START EXERCISE INPUTS
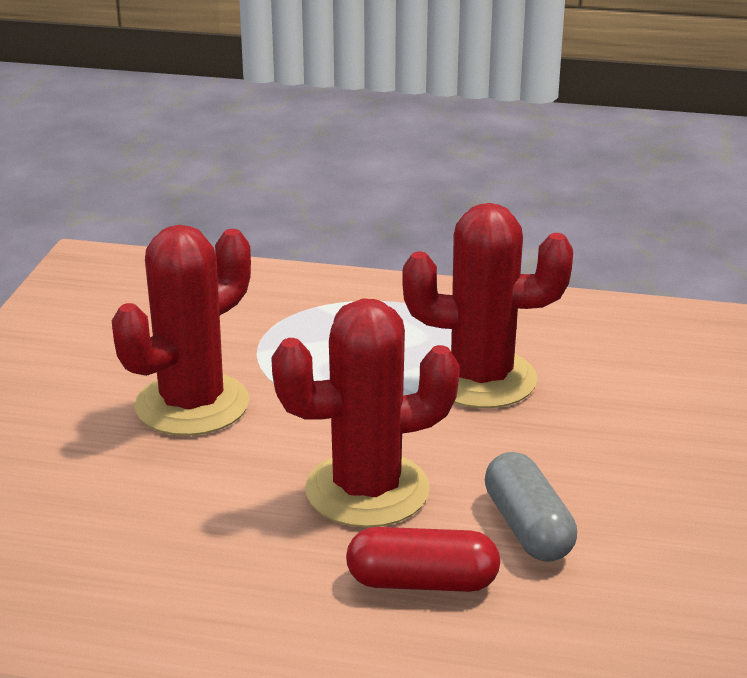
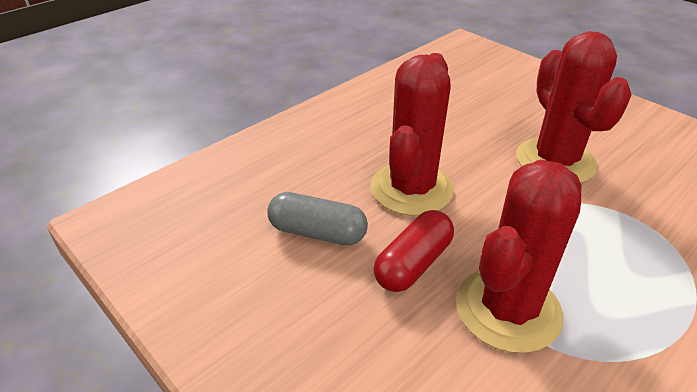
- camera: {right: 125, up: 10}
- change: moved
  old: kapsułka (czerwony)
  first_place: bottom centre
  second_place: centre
END EXERCISE INPUTS
START EXERCISE INPUTS
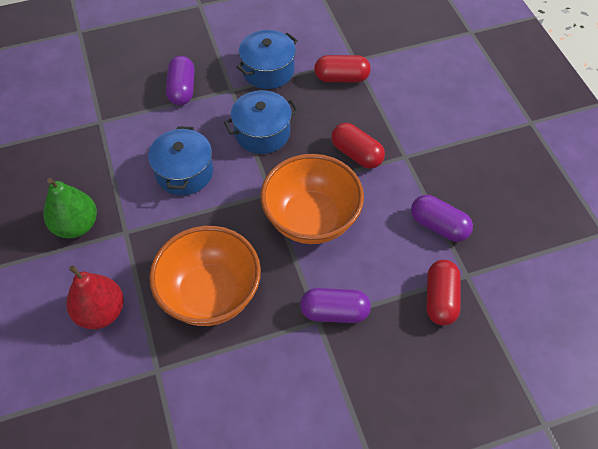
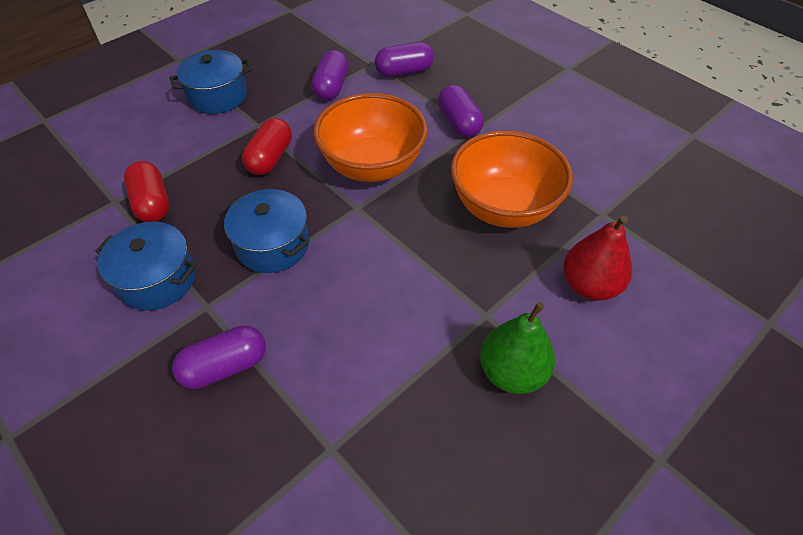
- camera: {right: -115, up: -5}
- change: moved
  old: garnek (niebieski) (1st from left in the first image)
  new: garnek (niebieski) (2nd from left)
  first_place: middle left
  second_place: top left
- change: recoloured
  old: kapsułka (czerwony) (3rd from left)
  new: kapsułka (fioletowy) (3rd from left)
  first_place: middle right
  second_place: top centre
END EXERCISE INPUTS
#### ACTIVITY
Above are the records. Copy the lines beginning at the one that has "new: kapsułka (fioletowy) (3rd from left)" and ending with the one that has "second_place: top centre", unchanged.

#### EXERCISE RESPONSE
  new: kapsułka (fioletowy) (3rd from left)
  first_place: middle right
  second_place: top centre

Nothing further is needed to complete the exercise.